Try it:
Print the records below exactly as they appear. Omit all pictures.

Start of Records to process

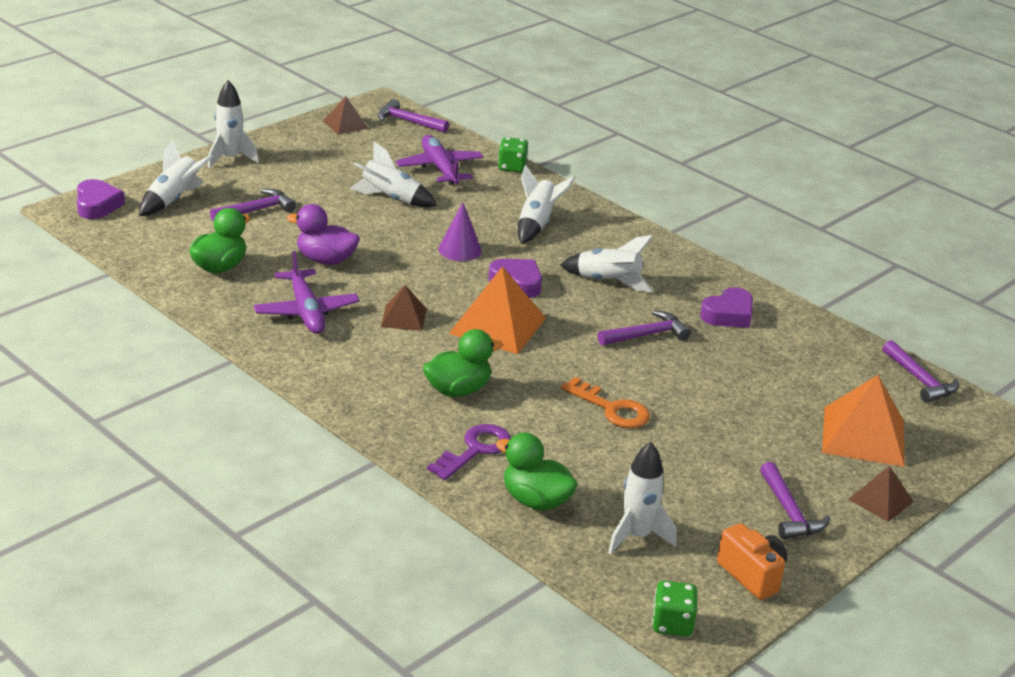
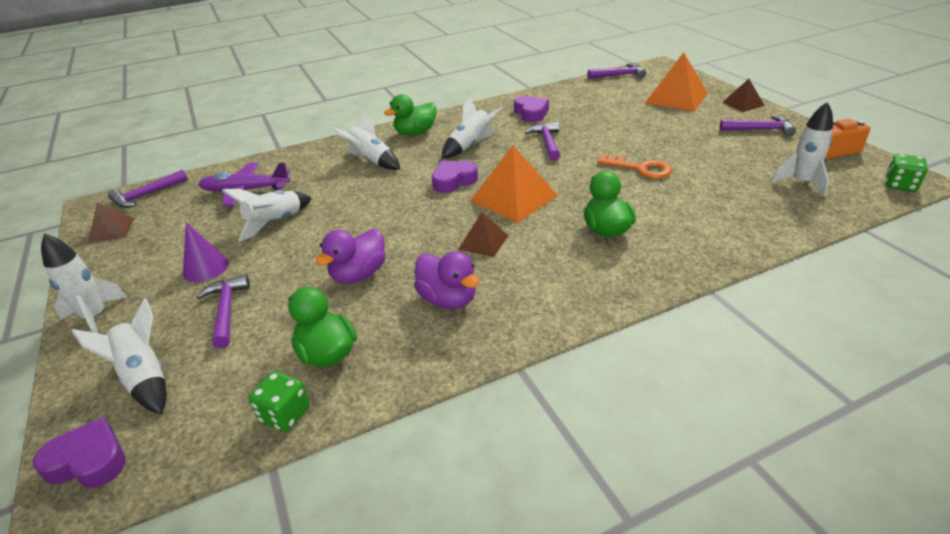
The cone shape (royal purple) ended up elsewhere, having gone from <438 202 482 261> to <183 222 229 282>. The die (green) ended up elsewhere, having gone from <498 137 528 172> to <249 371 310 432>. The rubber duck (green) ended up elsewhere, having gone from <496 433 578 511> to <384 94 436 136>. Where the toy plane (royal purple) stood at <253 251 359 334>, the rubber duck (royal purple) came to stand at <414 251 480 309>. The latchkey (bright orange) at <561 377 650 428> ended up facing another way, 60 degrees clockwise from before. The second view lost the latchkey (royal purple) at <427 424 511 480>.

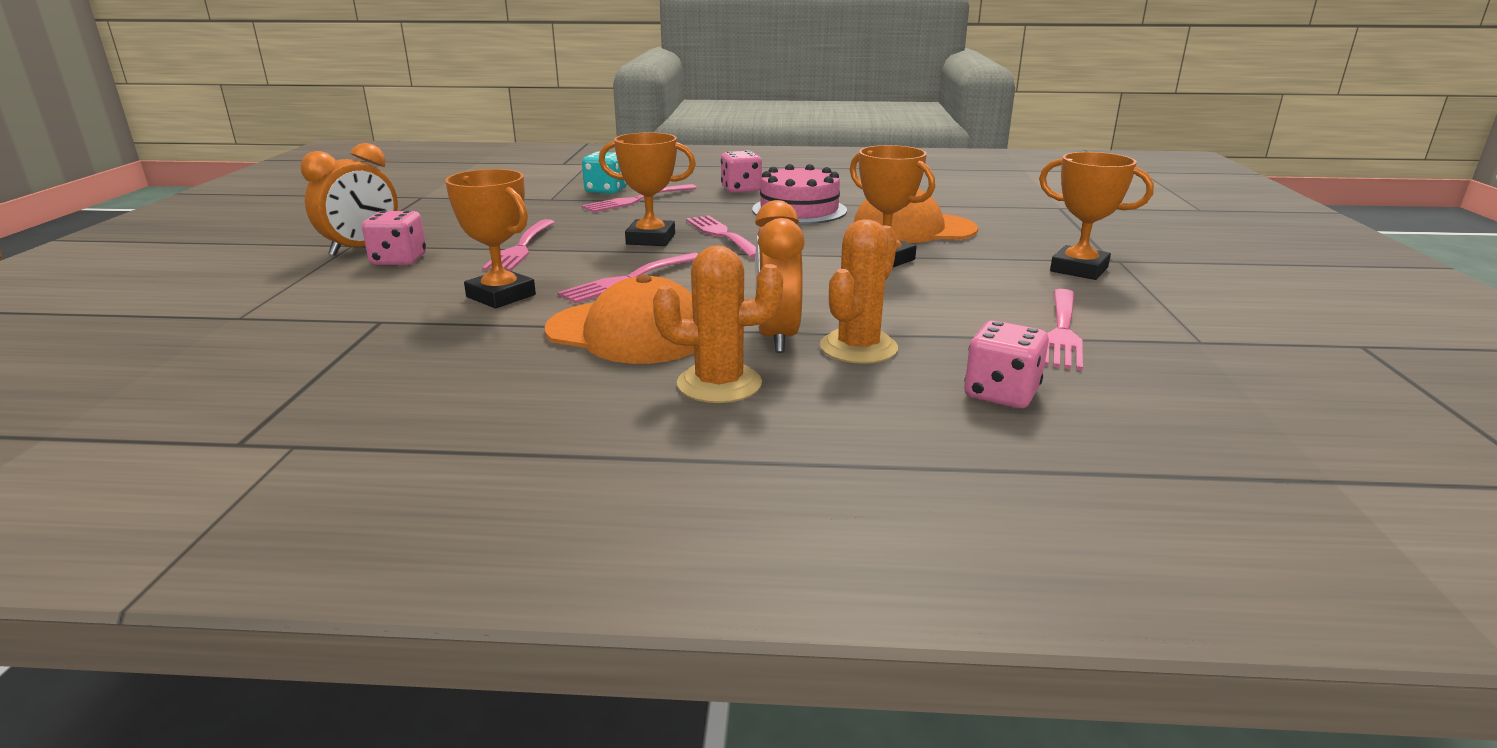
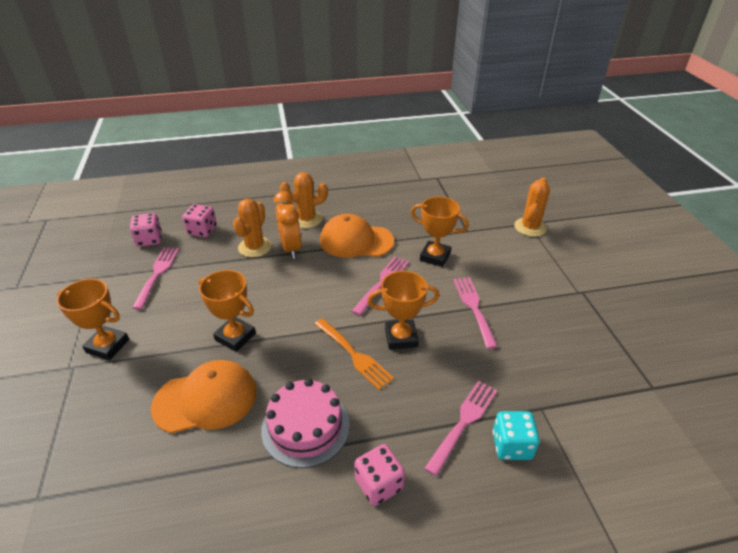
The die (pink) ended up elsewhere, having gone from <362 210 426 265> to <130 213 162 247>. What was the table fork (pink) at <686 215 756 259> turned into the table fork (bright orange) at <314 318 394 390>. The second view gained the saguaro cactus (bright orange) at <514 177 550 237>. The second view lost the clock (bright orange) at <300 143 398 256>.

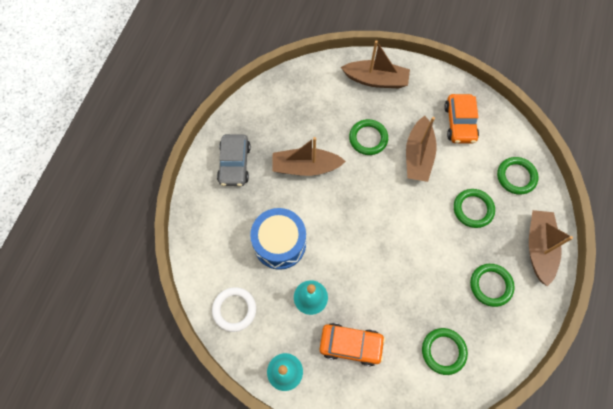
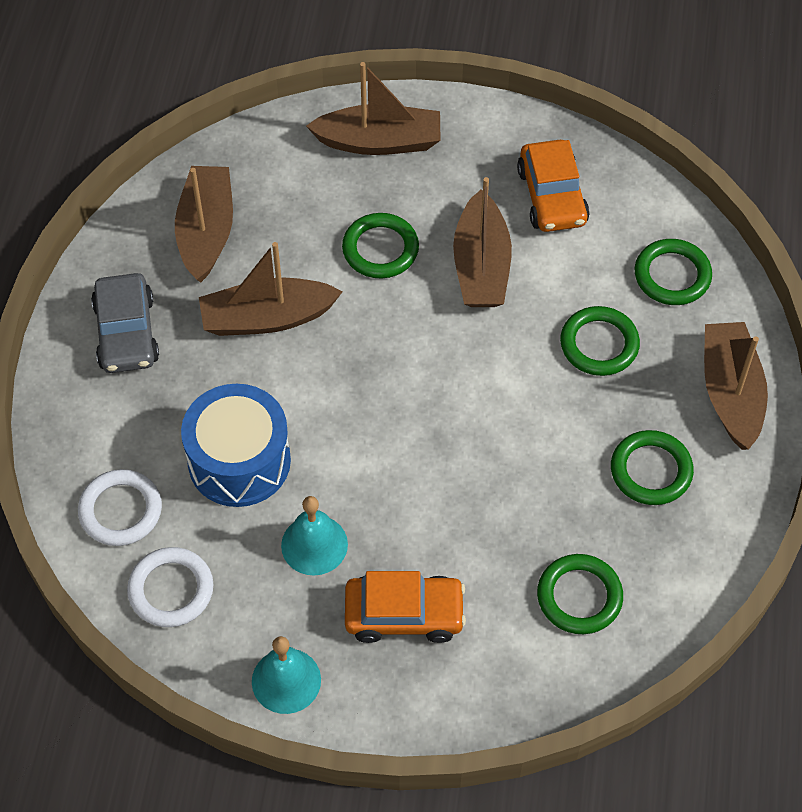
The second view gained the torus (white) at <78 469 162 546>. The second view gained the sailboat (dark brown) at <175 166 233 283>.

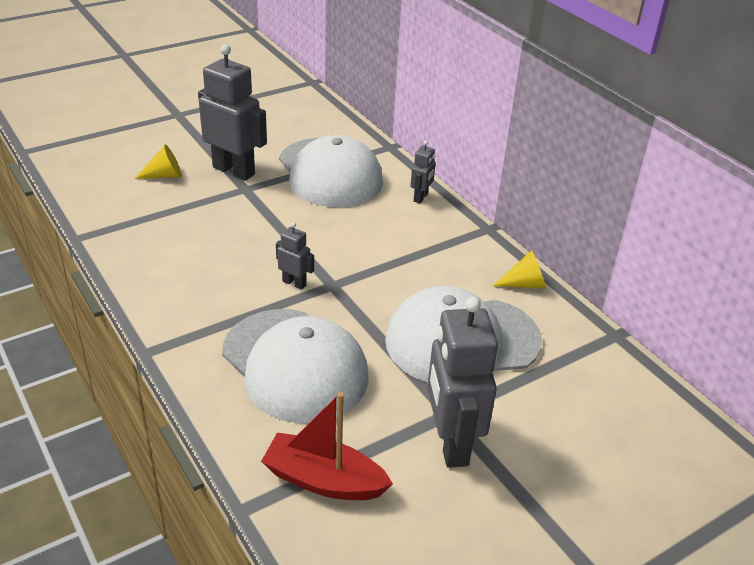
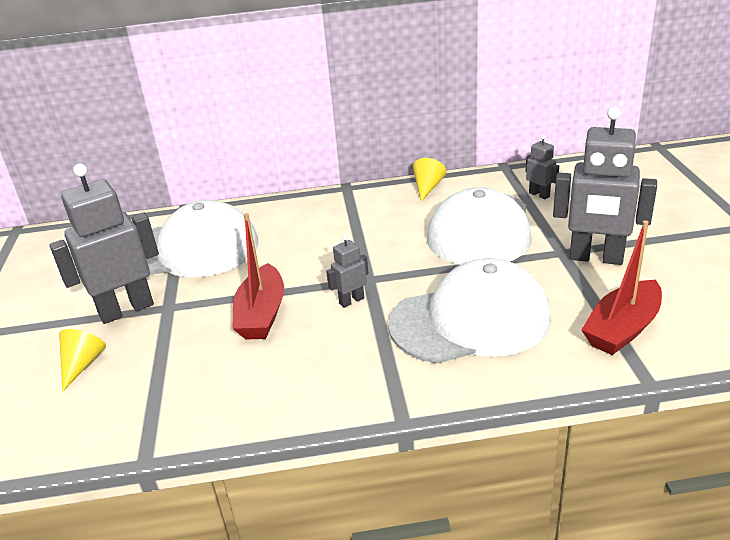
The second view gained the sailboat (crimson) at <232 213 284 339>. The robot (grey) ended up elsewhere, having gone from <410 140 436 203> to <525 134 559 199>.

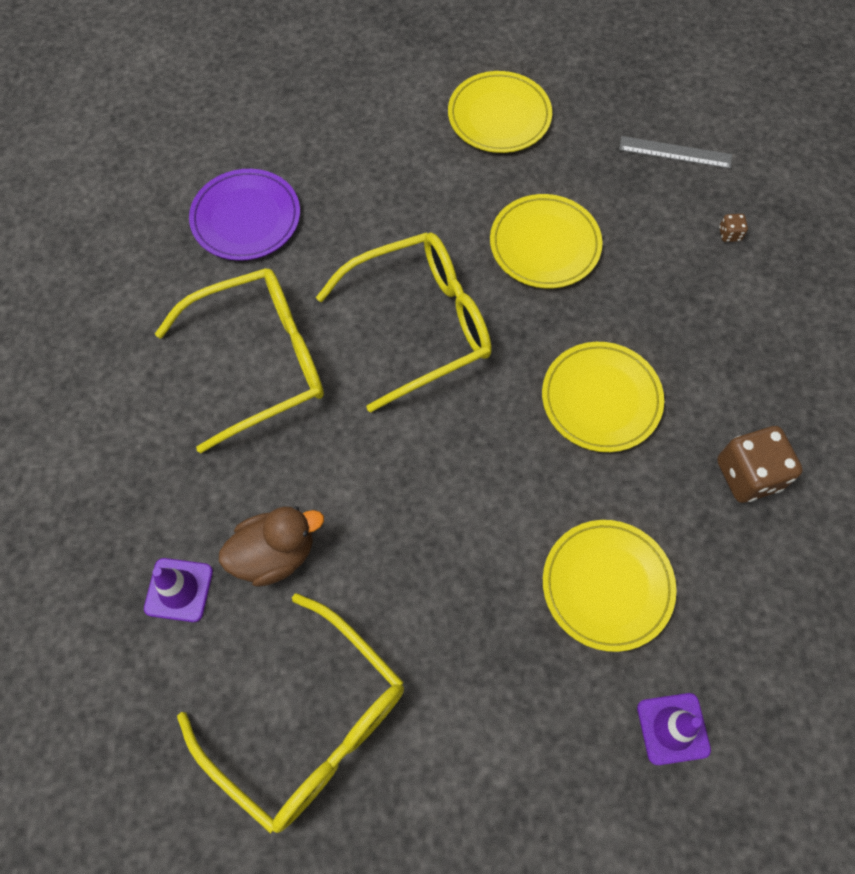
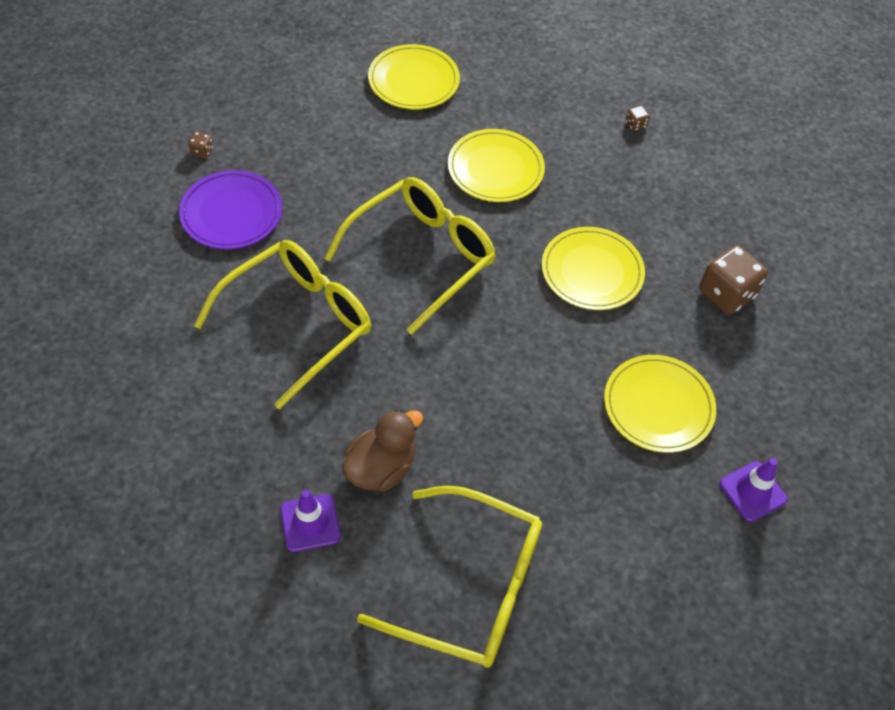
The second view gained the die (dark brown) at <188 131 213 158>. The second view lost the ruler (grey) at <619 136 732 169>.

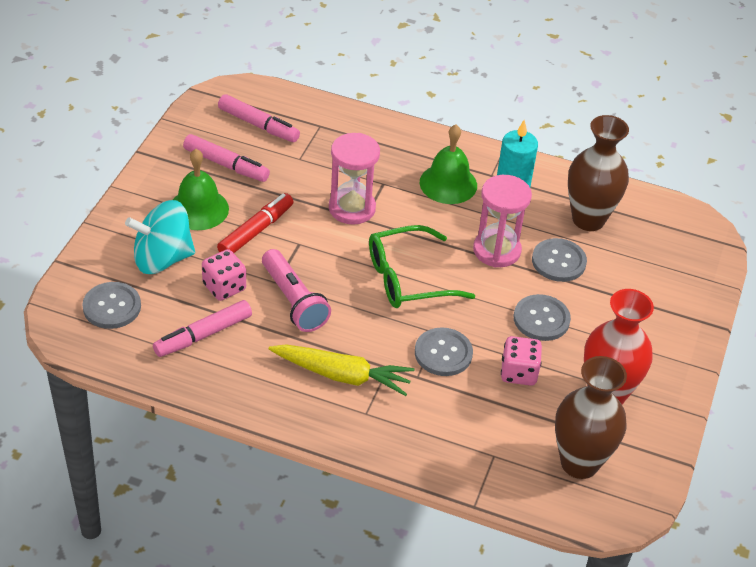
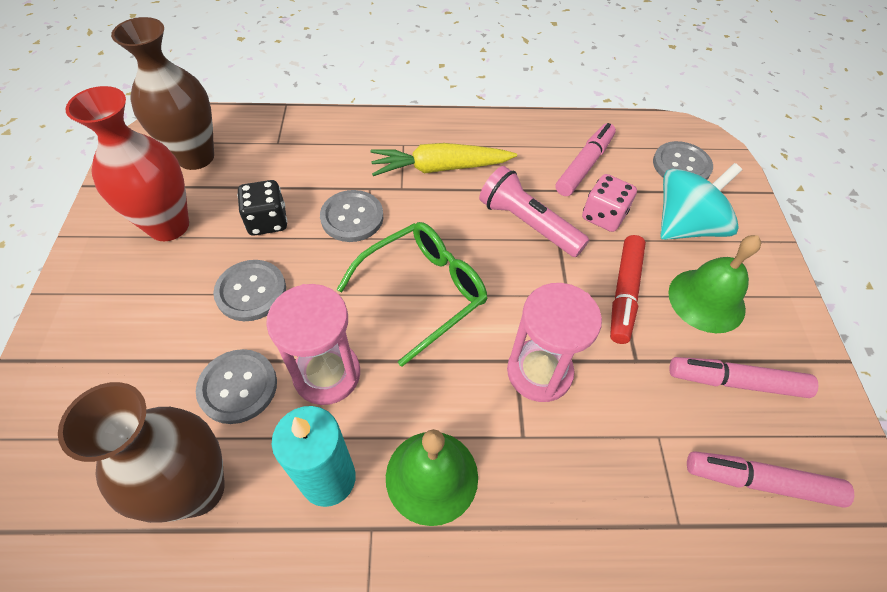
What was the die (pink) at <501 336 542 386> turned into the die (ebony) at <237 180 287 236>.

End of Records to process

Answer to this problem:
The cone shape (royal purple) ended up elsewhere, having gone from <438 202 482 261> to <183 222 229 282>. The die (green) ended up elsewhere, having gone from <498 137 528 172> to <249 371 310 432>. The rubber duck (green) ended up elsewhere, having gone from <496 433 578 511> to <384 94 436 136>. Where the toy plane (royal purple) stood at <253 251 359 334>, the rubber duck (royal purple) came to stand at <414 251 480 309>. The latchkey (bright orange) at <561 377 650 428> ended up facing another way, 60 degrees clockwise from before. The second view lost the latchkey (royal purple) at <427 424 511 480>.

The die (pink) ended up elsewhere, having gone from <362 210 426 265> to <130 213 162 247>. What was the table fork (pink) at <686 215 756 259> turned into the table fork (bright orange) at <314 318 394 390>. The second view gained the saguaro cactus (bright orange) at <514 177 550 237>. The second view lost the clock (bright orange) at <300 143 398 256>.

The second view gained the torus (white) at <78 469 162 546>. The second view gained the sailboat (dark brown) at <175 166 233 283>.

The second view gained the sailboat (crimson) at <232 213 284 339>. The robot (grey) ended up elsewhere, having gone from <410 140 436 203> to <525 134 559 199>.

The second view gained the die (dark brown) at <188 131 213 158>. The second view lost the ruler (grey) at <619 136 732 169>.

What was the die (pink) at <501 336 542 386> turned into the die (ebony) at <237 180 287 236>.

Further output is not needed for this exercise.